What is needed is an exact copy of the lines in the listing below, from the one with "none -> lime brick F6 level 1" up to and including the one with "none -> pink brick K3:K8 level 1", with no other lines.

● ● ● ●

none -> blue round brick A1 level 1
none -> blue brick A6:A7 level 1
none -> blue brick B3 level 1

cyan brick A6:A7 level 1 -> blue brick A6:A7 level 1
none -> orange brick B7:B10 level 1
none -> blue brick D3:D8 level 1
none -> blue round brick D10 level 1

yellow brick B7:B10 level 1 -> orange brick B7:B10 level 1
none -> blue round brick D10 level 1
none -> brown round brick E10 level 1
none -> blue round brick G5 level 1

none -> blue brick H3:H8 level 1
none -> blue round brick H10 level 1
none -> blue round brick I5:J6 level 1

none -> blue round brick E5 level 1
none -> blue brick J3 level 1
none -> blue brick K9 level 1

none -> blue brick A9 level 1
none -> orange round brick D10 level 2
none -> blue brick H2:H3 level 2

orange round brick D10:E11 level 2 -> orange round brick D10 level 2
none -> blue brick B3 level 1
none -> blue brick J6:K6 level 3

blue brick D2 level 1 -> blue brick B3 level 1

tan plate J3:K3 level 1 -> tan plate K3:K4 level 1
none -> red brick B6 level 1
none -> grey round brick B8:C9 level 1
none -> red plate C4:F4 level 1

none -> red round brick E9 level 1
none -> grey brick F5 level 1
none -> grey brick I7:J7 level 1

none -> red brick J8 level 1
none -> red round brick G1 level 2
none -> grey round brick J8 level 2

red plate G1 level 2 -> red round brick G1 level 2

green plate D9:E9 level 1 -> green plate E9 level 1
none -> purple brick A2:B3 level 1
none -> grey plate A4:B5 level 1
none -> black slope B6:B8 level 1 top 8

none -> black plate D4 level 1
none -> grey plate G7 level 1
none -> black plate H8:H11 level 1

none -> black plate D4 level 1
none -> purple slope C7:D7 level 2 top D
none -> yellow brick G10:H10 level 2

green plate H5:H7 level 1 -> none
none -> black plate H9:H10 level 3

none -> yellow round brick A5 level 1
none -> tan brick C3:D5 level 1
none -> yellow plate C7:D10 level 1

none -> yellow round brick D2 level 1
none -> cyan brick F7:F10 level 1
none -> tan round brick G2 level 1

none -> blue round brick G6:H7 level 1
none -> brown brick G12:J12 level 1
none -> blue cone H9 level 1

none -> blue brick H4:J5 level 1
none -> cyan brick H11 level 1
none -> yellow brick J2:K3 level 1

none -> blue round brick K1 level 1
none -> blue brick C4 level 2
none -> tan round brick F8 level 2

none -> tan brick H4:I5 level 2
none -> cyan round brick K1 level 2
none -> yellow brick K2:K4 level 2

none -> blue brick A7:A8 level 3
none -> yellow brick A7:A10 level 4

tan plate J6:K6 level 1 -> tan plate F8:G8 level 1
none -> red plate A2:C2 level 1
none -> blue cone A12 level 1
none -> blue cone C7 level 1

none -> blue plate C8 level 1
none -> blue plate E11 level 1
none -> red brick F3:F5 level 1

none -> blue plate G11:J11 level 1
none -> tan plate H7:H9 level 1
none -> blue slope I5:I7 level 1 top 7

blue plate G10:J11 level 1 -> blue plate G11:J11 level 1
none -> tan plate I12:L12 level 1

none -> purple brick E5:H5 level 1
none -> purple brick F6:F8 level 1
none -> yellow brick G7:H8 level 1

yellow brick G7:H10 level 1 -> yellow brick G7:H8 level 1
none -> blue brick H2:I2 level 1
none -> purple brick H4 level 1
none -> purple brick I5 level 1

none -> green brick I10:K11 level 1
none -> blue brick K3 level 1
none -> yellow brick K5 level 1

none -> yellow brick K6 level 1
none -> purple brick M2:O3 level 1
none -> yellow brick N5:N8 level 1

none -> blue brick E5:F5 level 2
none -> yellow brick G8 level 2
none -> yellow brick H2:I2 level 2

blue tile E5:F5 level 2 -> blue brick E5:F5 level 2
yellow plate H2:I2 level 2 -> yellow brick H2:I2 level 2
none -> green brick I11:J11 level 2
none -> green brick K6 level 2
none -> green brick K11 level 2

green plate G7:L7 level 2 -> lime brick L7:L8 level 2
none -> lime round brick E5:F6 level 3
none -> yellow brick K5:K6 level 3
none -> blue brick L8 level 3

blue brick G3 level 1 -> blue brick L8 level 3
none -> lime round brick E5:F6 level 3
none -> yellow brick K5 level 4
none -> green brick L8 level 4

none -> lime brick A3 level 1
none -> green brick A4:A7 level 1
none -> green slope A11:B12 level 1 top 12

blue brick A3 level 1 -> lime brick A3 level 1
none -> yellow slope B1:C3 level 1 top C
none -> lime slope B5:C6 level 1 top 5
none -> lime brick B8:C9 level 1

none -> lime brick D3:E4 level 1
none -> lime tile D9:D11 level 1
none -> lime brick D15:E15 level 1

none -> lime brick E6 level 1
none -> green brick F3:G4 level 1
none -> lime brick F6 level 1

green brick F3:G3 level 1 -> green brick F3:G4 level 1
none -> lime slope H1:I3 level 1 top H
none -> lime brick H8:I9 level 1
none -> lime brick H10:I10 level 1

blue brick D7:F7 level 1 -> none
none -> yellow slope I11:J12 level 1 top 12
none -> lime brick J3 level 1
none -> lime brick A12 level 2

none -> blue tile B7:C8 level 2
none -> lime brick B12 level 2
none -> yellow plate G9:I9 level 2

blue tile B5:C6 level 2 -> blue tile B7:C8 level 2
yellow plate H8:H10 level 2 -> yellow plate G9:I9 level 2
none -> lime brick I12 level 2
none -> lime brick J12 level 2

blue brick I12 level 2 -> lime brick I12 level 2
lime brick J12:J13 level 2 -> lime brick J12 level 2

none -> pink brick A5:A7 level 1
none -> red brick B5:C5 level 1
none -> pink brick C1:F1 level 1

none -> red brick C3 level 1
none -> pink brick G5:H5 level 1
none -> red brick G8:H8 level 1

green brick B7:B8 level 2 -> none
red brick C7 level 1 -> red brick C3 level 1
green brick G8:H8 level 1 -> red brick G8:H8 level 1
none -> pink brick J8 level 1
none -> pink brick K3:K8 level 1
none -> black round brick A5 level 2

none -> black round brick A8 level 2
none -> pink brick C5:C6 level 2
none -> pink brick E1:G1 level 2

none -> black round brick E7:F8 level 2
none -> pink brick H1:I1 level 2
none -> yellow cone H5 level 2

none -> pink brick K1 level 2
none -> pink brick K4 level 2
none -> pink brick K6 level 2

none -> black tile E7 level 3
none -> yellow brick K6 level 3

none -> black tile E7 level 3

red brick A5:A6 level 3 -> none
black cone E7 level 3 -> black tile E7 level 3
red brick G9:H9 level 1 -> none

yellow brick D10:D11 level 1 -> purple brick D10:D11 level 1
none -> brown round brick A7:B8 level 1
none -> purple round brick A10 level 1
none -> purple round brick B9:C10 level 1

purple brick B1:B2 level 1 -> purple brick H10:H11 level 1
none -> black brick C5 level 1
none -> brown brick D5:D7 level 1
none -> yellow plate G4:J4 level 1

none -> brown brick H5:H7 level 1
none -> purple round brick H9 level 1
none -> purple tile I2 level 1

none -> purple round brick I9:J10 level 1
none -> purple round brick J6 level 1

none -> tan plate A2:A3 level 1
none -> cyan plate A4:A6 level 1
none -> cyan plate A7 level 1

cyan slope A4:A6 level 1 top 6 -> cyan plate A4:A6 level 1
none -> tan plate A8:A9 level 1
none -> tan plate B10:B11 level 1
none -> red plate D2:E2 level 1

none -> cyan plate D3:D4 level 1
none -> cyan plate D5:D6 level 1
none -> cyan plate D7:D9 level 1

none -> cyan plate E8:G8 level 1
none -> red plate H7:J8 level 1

● ● ● ●

■ **Task result**
none -> lime brick F6 level 1

green brick F3:G3 level 1 -> green brick F3:G4 level 1
none -> lime slope H1:I3 level 1 top H
none -> lime brick H8:I9 level 1
none -> lime brick H10:I10 level 1

blue brick D7:F7 level 1 -> none
none -> yellow slope I11:J12 level 1 top 12
none -> lime brick J3 level 1
none -> lime brick A12 level 2

none -> blue tile B7:C8 level 2
none -> lime brick B12 level 2
none -> yellow plate G9:I9 level 2

blue tile B5:C6 level 2 -> blue tile B7:C8 level 2
yellow plate H8:H10 level 2 -> yellow plate G9:I9 level 2
none -> lime brick I12 level 2
none -> lime brick J12 level 2

blue brick I12 level 2 -> lime brick I12 level 2
lime brick J12:J13 level 2 -> lime brick J12 level 2

none -> pink brick A5:A7 level 1
none -> red brick B5:C5 level 1
none -> pink brick C1:F1 level 1

none -> red brick C3 level 1
none -> pink brick G5:H5 level 1
none -> red brick G8:H8 level 1

green brick B7:B8 level 2 -> none
red brick C7 level 1 -> red brick C3 level 1
green brick G8:H8 level 1 -> red brick G8:H8 level 1
none -> pink brick J8 level 1
none -> pink brick K3:K8 level 1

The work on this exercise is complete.